When you reach the line containing "black calculator: 9 -> 8" in the data below, begin returning lines exactly as written, and stop once the line containing "yellow calculator: 6 -> 2" has been returned.
(Beginning of Recorded information)
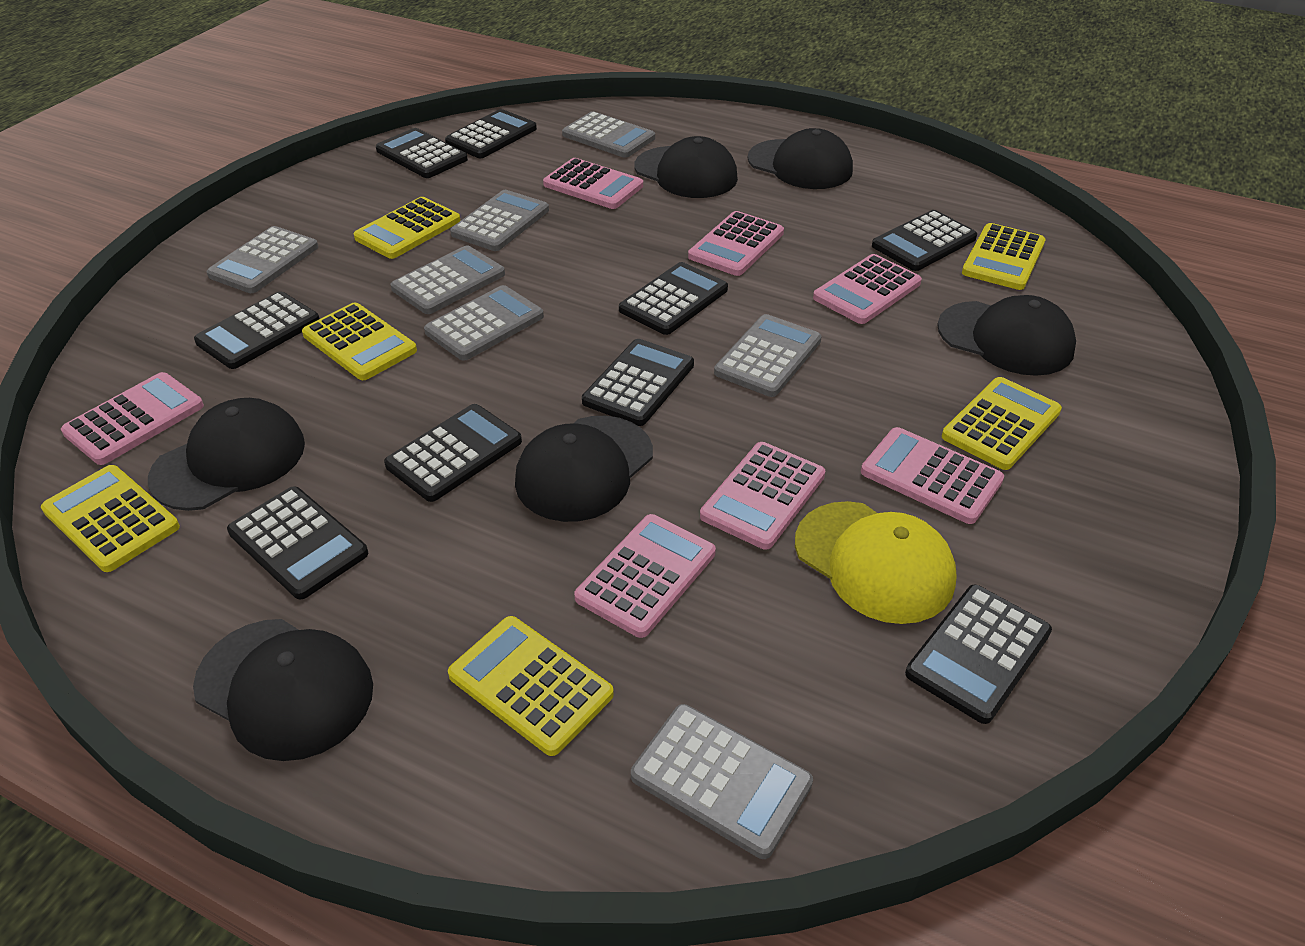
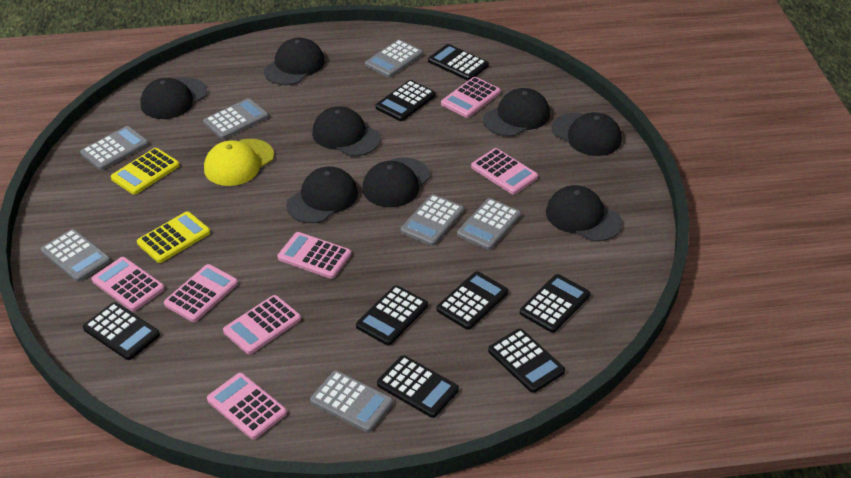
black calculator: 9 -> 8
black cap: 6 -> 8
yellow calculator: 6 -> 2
(End of Recorded information)
(Beginning of Recorded information)
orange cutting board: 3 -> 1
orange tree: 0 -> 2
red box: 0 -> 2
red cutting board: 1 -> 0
(End of Recorded information)
(Beginning of Recorded information)
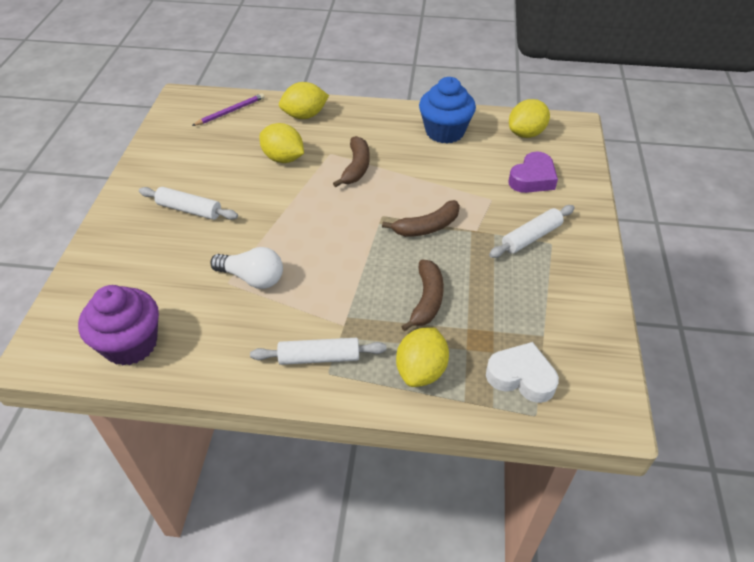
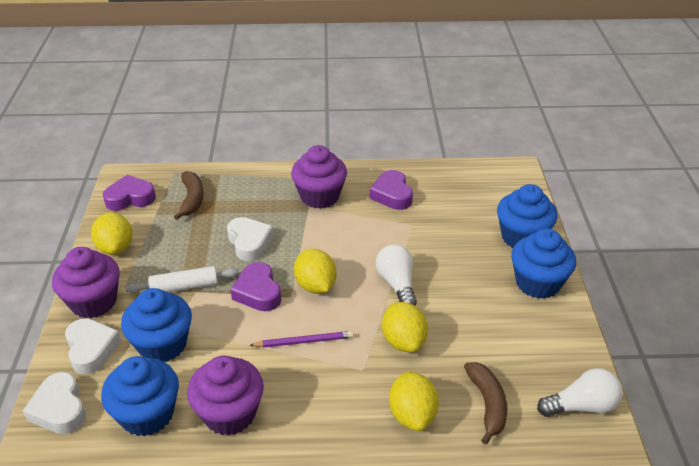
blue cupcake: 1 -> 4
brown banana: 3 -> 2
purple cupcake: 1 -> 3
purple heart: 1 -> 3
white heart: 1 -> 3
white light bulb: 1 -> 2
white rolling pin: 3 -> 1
(End of Recorded information)
**Final answer**
black calculator: 9 -> 8
black cap: 6 -> 8
yellow calculator: 6 -> 2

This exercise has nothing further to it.